** Opening The records block **

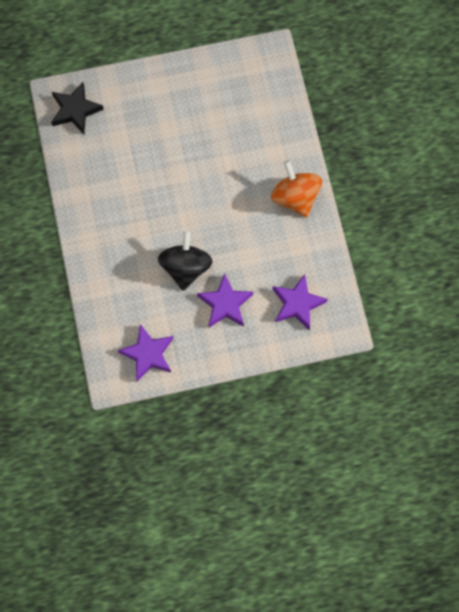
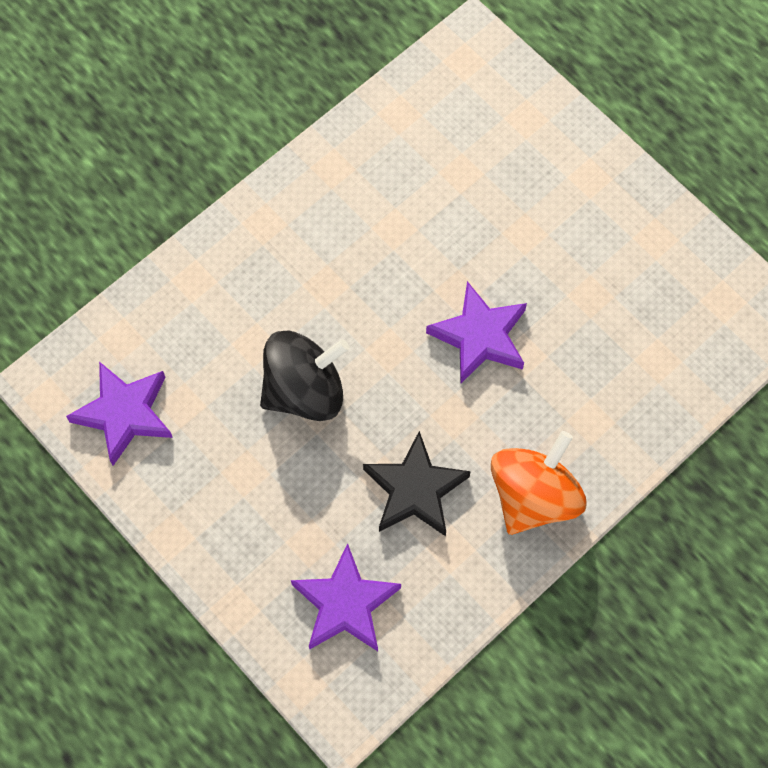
camera: 60 degrees right, 5 degrees down
(75, 110) = (466, 84): black star -> black star (415, 490)
(225, 304) = (277, 486): purple star -> purple star (480, 336)

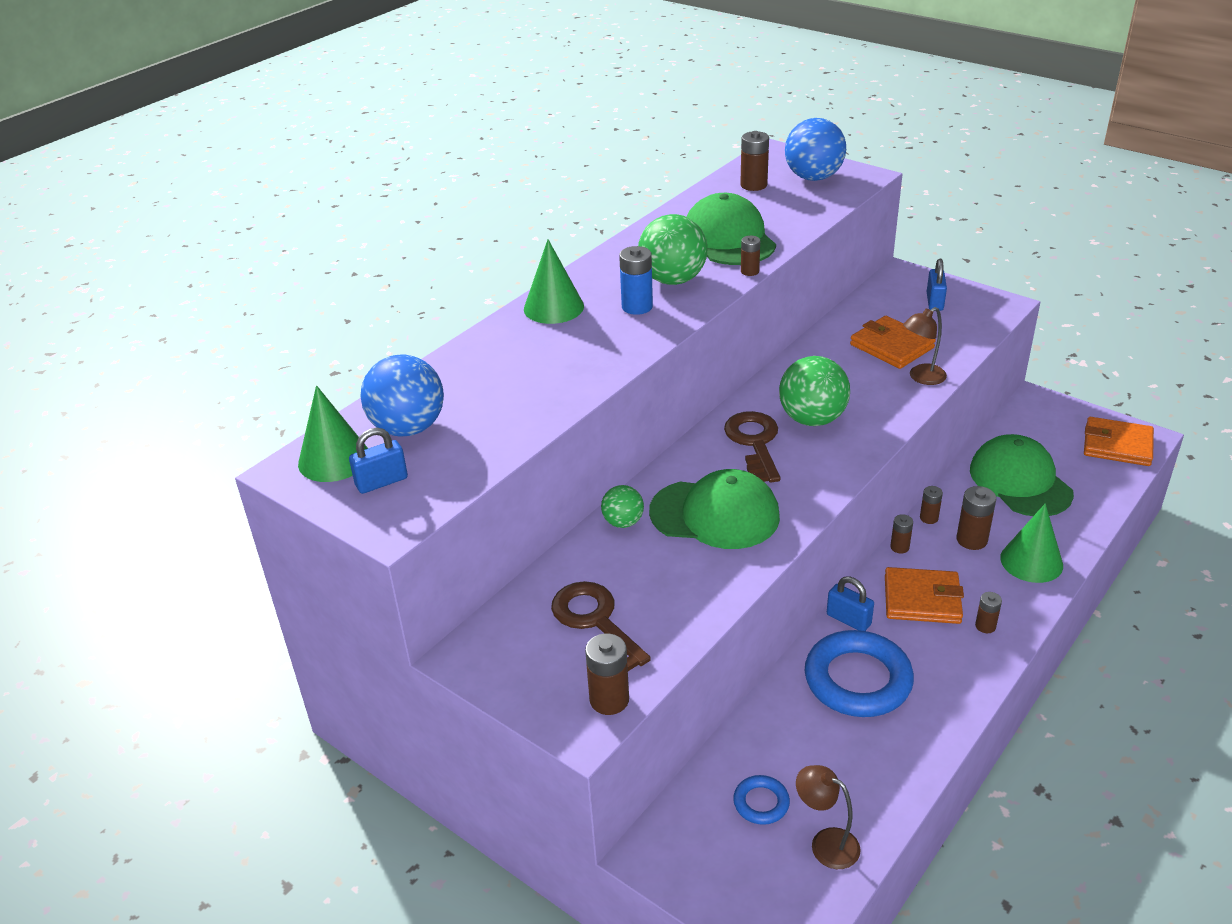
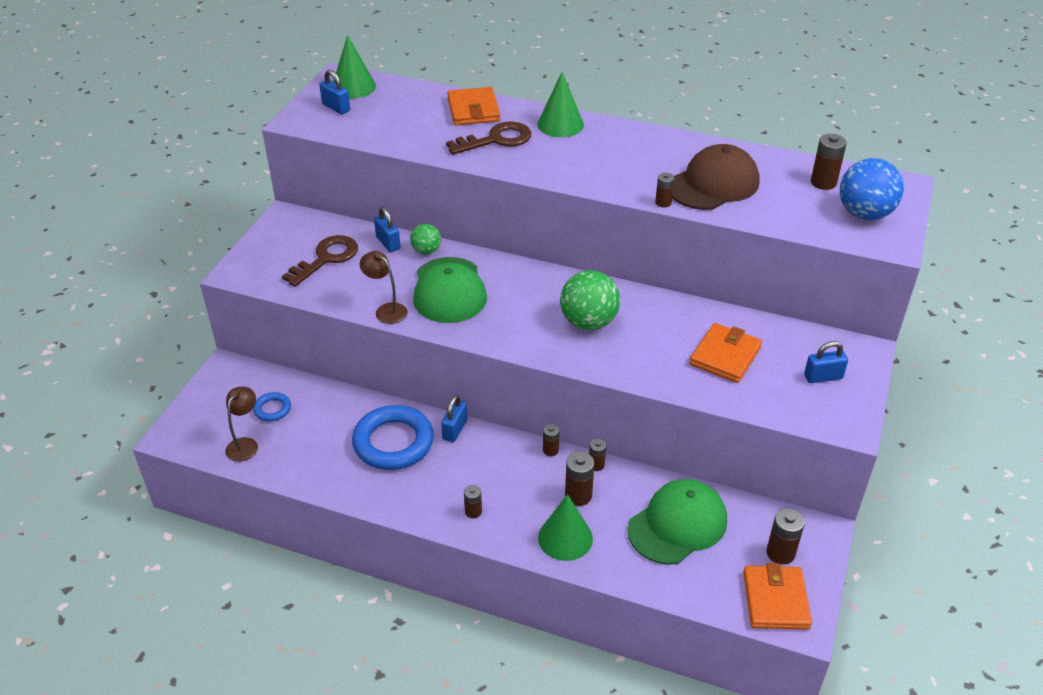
camera: 70 degrees right, 5 degrees up
(408, 428) = (392, 103): blue ball -> none
(588, 555) = (388, 243): none -> blue padlock
(609, 700) = (260, 278): brown battery -> brown battery (780, 553)
(637, 307) = (579, 159): blue battery -> none
(673, 280) = (628, 168): green ball -> none
(728, 238) = (713, 184): green cap -> brown cap
(754, 442) = (543, 296): brown key -> brown key (497, 139)
(921, 377) = (683, 379): brown lamp -> brown lamp (386, 310)
(922, 599) = (491, 470): orange wallet -> orange wallet (473, 110)

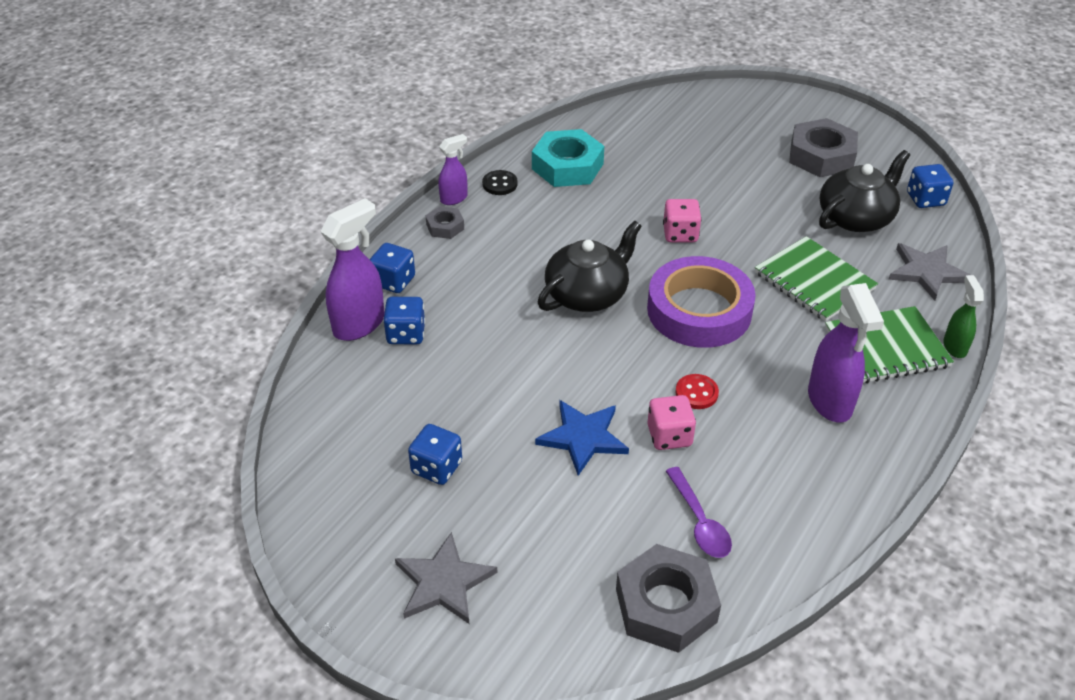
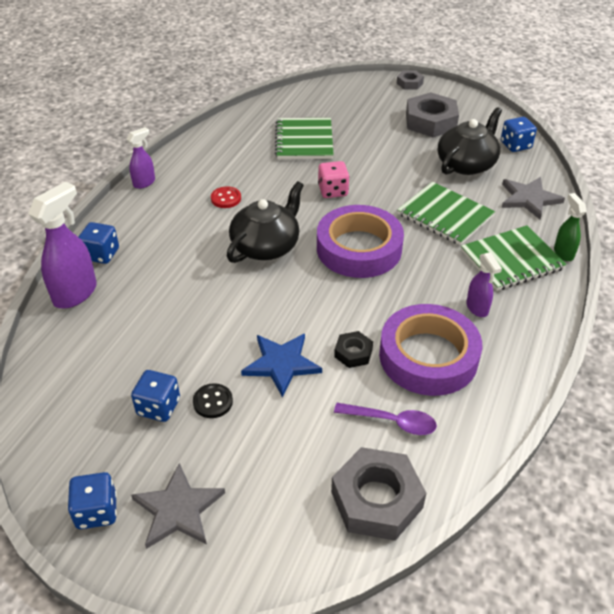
camera: 10 degrees left, 0 degrees up
(406, 334) = (117, 296): blue dice -> blue dice (97, 511)
(445, 227) = (140, 206): grey nut -> grey nut (409, 83)
(500, 184) = (181, 168): black button -> black button (213, 402)
(567, 166) = (234, 149): turquoise nut -> none
(656, 165) = (304, 140): none -> green notebook
(669, 436) = (353, 353): pink dice -> black nut
(696, 393) = (369, 315): red button -> red button (226, 198)
(699, 521) = (391, 422): purple spoon -> purple spoon turned 45 degrees counterclockwise
(758, 452) = (428, 356): none -> purple tape
(830, 402) = (477, 308): purple spray bottle -> purple spray bottle, size x0.57

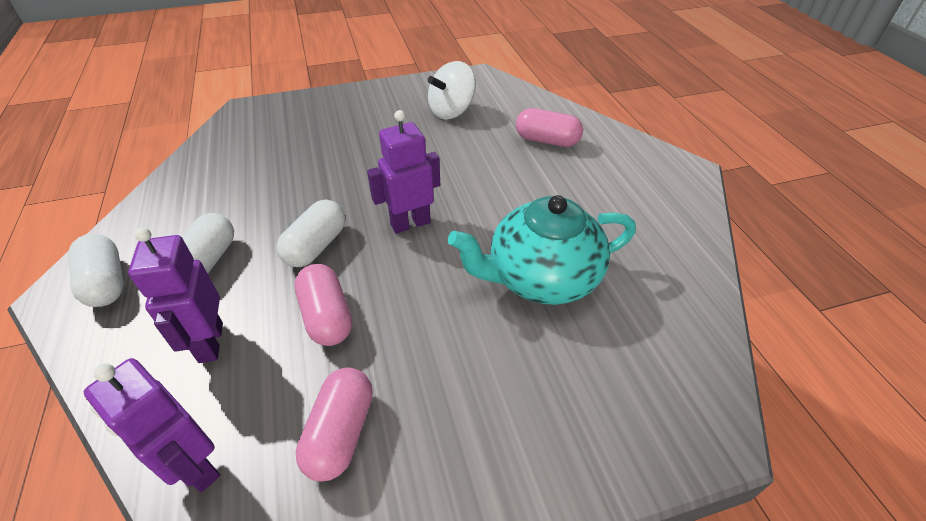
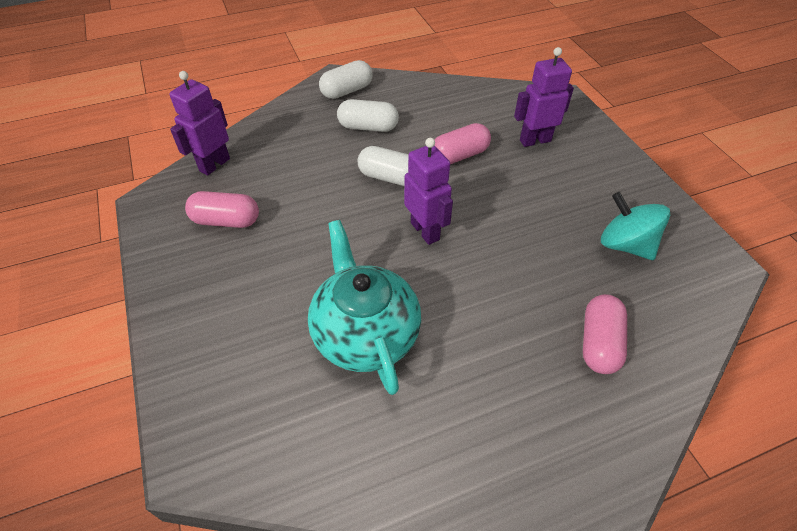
camera: 85 degrees right, 5 degrees up
(210, 342) = (298, 147): purple robot -> purple robot (535, 140)
(327, 316) = (319, 197): pink capsule -> pink capsule (459, 155)
(451, 111) = (625, 245): white spinning top -> turquoise spinning top

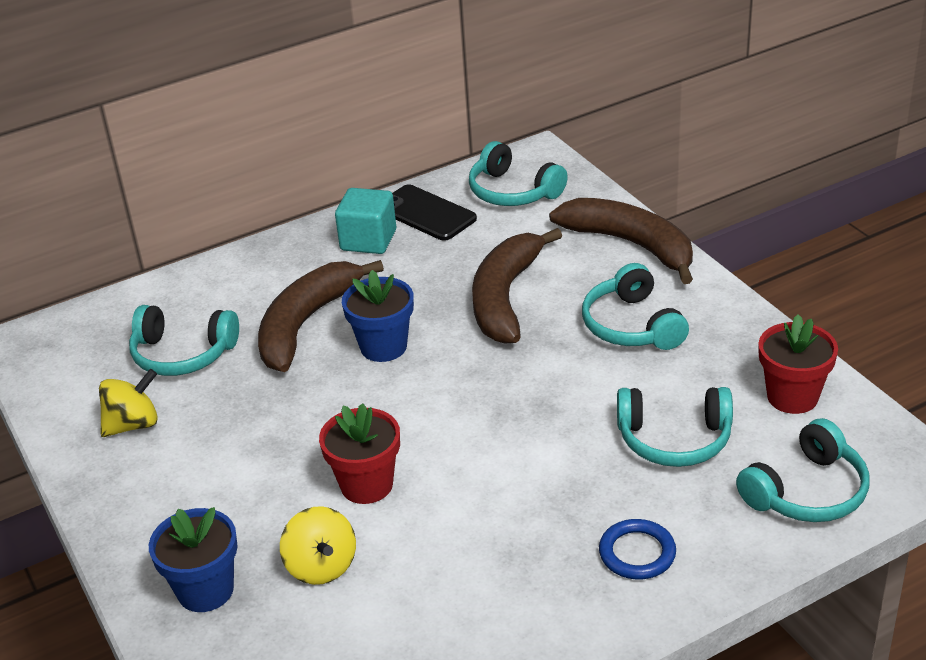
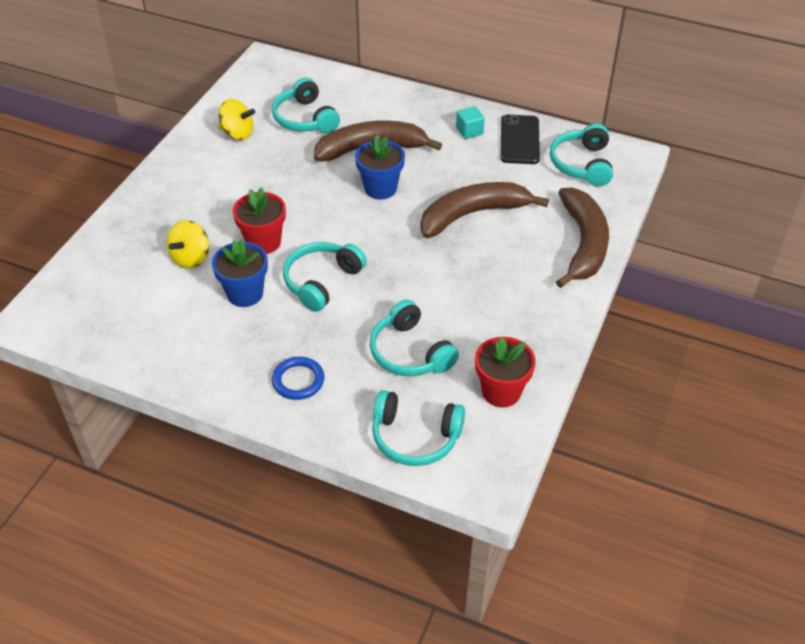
camera: 50 degrees right, 10 degrees up
(205, 590) = (144, 226): blue flower pot -> blue flower pot (245, 294)
(368, 240) = (469, 131): turquoise cube -> turquoise cube, size x0.63
(632, 325) = (500, 283): turquoise headphones -> turquoise headphones (322, 281)

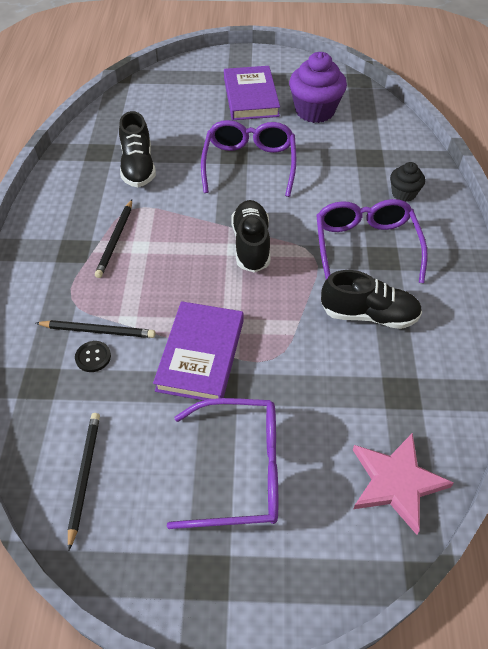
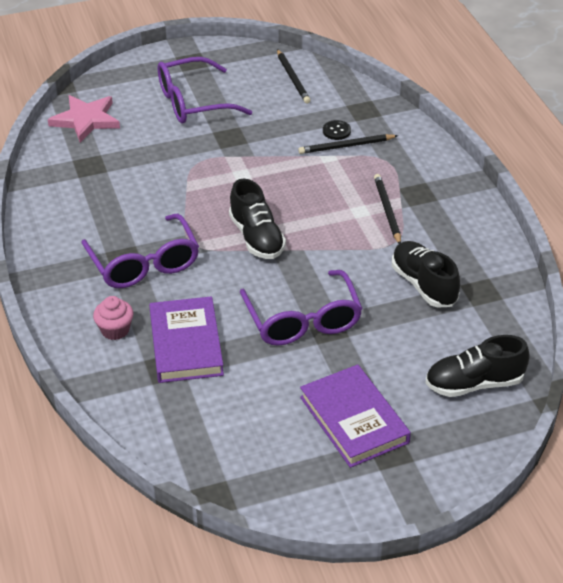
camera: 160 degrees right, 10 degrees down
(201, 355) = (255, 151): purple book -> purple book (185, 344)
(315, 111) = (257, 420): purple cupcake -> none
(369, 315) = (127, 208): black shoe -> black shoe (474, 384)
(403, 193) = (115, 330): black cupcake -> pink cupcake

** Closing The records block **

▶ Task:
Above are entries with pictures among them. Write out exactly the lines from the one containing "(588, 555) = (388, 243): none -> blue padlock" through the one containing "(406, 334) = (117, 296): blue", ends included, and leave those pictures out.

▶ Written answer:
(588, 555) = (388, 243): none -> blue padlock
(609, 700) = (260, 278): brown battery -> brown battery (780, 553)
(637, 307) = (579, 159): blue battery -> none
(673, 280) = (628, 168): green ball -> none
(728, 238) = (713, 184): green cap -> brown cap
(754, 442) = (543, 296): brown key -> brown key (497, 139)
(921, 377) = (683, 379): brown lamp -> brown lamp (386, 310)
(922, 599) = (491, 470): orange wallet -> orange wallet (473, 110)

camera: 10 degrees left, 0 degrees up
(406, 334) = (117, 296): blue dice -> blue dice (97, 511)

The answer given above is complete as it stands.